## TASK STATEMENT:
For the full listing below, write out each entry exactly and exclude the images.

──────────

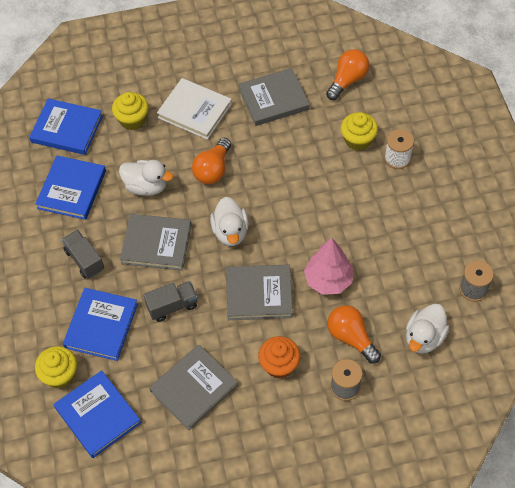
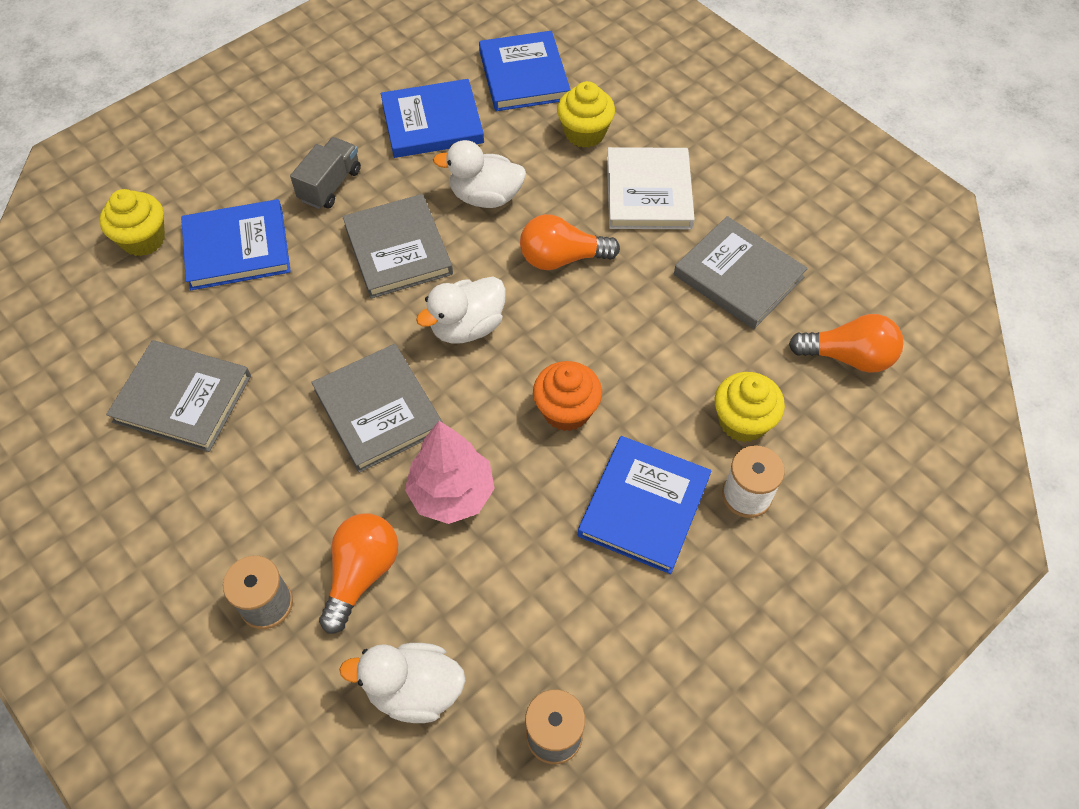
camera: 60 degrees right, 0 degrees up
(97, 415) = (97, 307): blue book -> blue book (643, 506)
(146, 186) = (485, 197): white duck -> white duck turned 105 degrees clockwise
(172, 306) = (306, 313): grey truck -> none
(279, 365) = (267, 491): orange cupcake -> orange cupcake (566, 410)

──────────

## EXERCISE ANSWER:
camera: 60 degrees right, 0 degrees up
(97, 415) = (97, 307): blue book -> blue book (643, 506)
(146, 186) = (485, 197): white duck -> white duck turned 105 degrees clockwise
(172, 306) = (306, 313): grey truck -> none
(279, 365) = (267, 491): orange cupcake -> orange cupcake (566, 410)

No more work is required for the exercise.